## Work order
Below are some records; quote exactly the lines from the one that contains "- jet-black stick of glue <773, 476>" through the one that contains "cupcake <637, 177>", inclusive, and no others.

## Dataset content
----

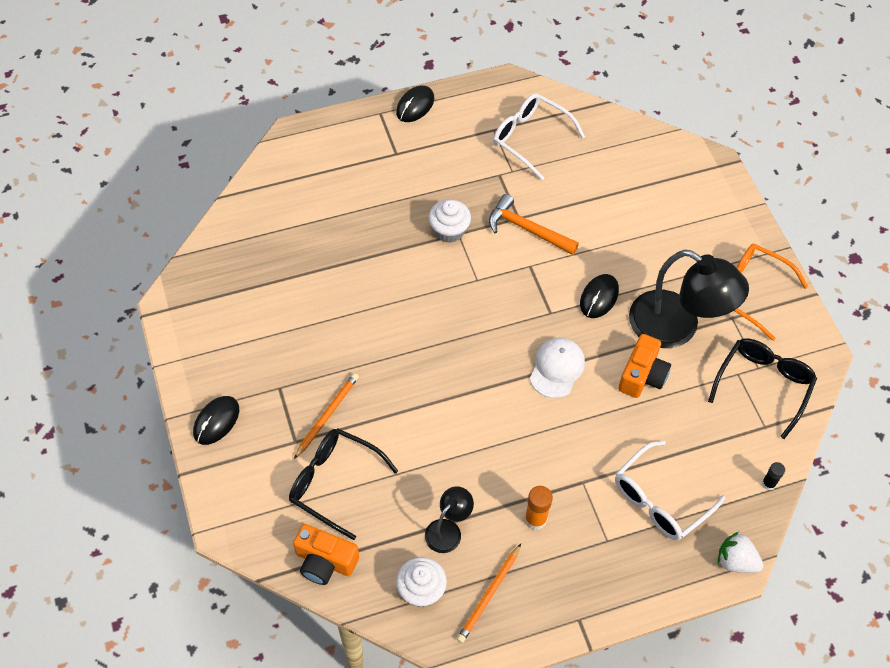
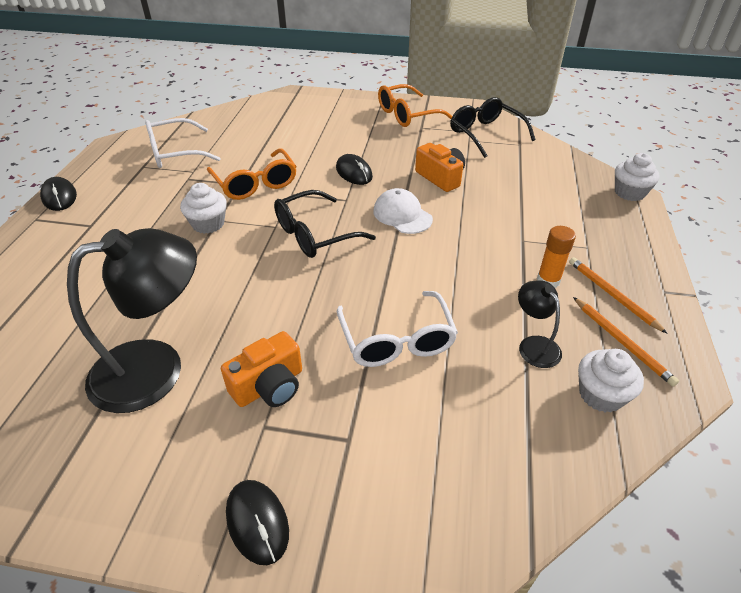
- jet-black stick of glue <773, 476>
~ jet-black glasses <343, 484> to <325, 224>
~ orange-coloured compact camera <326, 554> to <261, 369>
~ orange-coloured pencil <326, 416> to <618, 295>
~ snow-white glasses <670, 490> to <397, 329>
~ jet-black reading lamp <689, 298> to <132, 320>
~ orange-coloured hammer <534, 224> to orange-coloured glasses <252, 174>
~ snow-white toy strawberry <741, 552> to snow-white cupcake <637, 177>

----

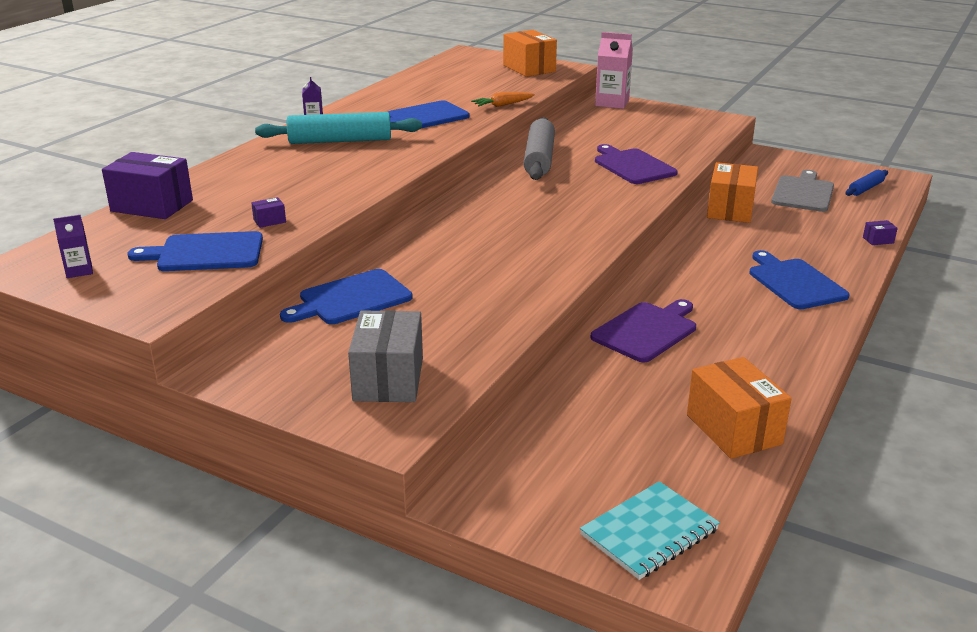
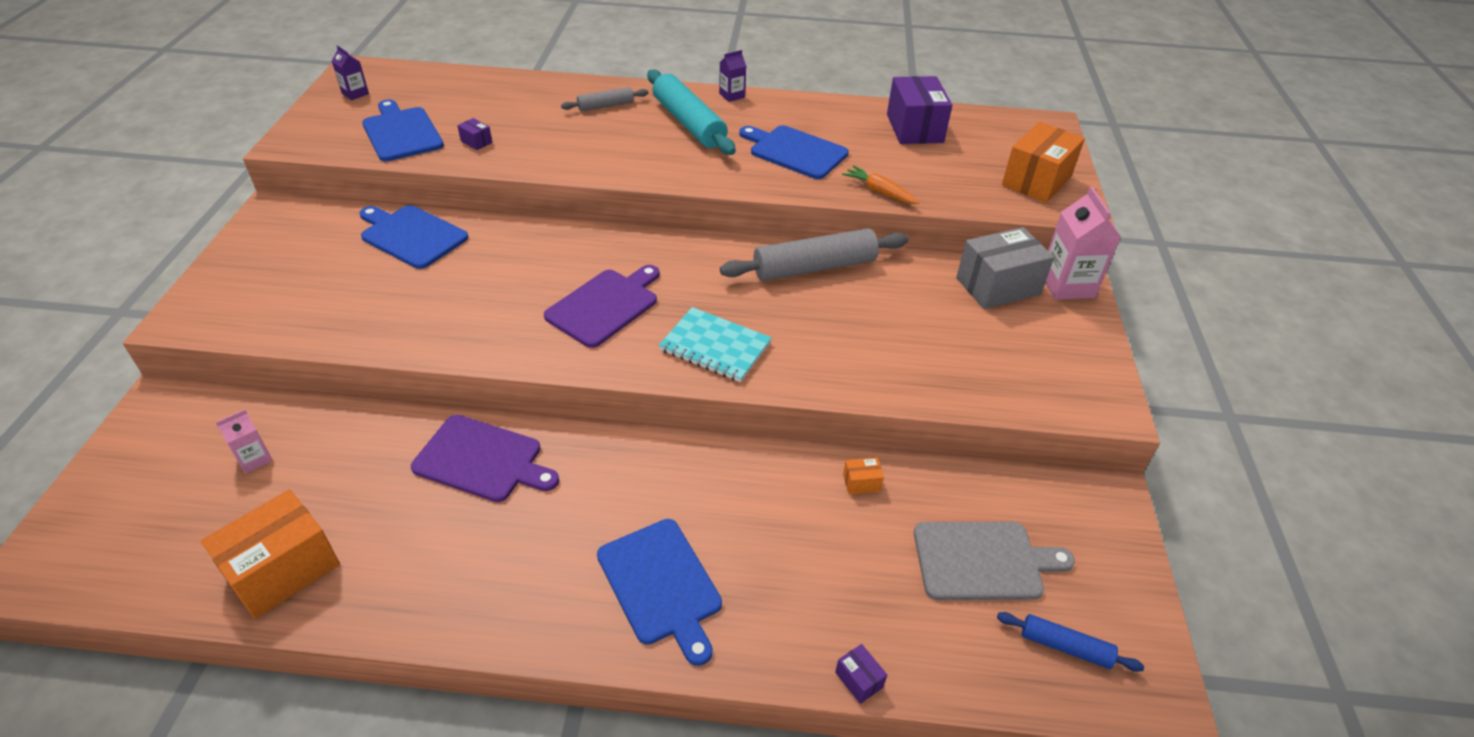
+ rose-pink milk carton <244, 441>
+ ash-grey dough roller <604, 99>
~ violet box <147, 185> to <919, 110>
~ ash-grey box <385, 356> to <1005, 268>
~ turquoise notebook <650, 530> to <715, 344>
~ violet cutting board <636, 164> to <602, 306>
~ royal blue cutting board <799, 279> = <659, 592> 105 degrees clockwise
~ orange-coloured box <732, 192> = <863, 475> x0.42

----

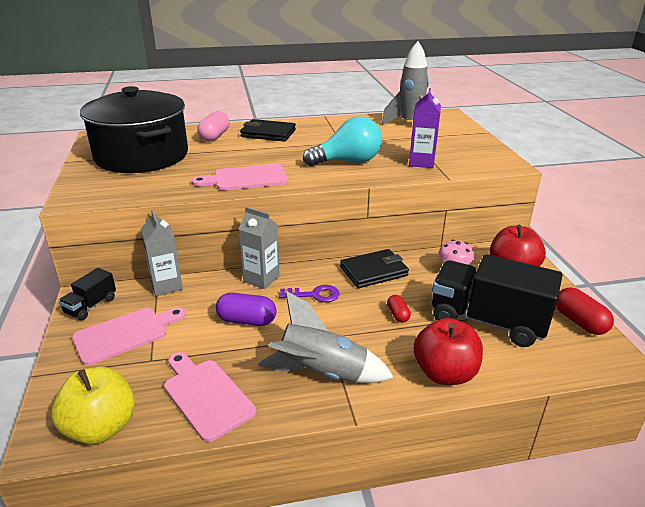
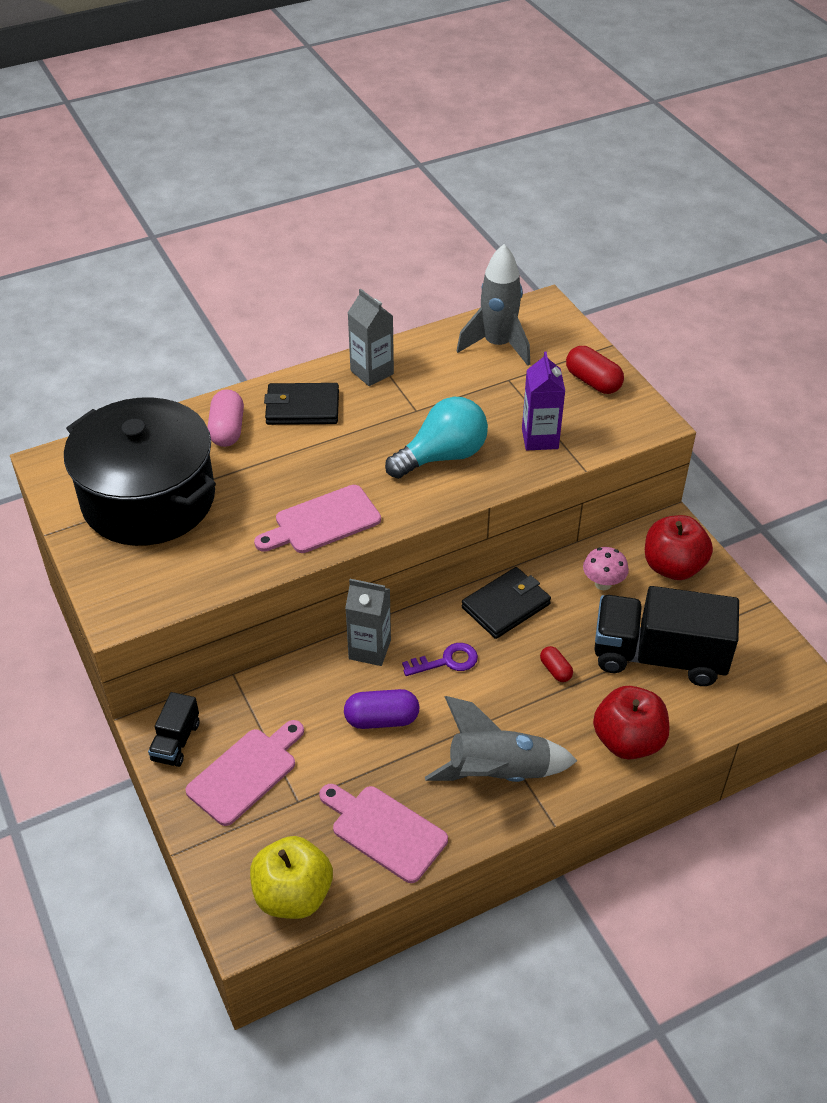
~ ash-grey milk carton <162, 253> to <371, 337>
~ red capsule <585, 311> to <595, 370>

----

## Response
- jet-black stick of glue <773, 476>
~ jet-black glasses <343, 484> to <325, 224>
~ orange-coloured compact camera <326, 554> to <261, 369>
~ orange-coloured pencil <326, 416> to <618, 295>
~ snow-white glasses <670, 490> to <397, 329>
~ jet-black reading lamp <689, 298> to <132, 320>
~ orange-coloured hammer <534, 224> to orange-coloured glasses <252, 174>
~ snow-white toy strawberry <741, 552> to snow-white cupcake <637, 177>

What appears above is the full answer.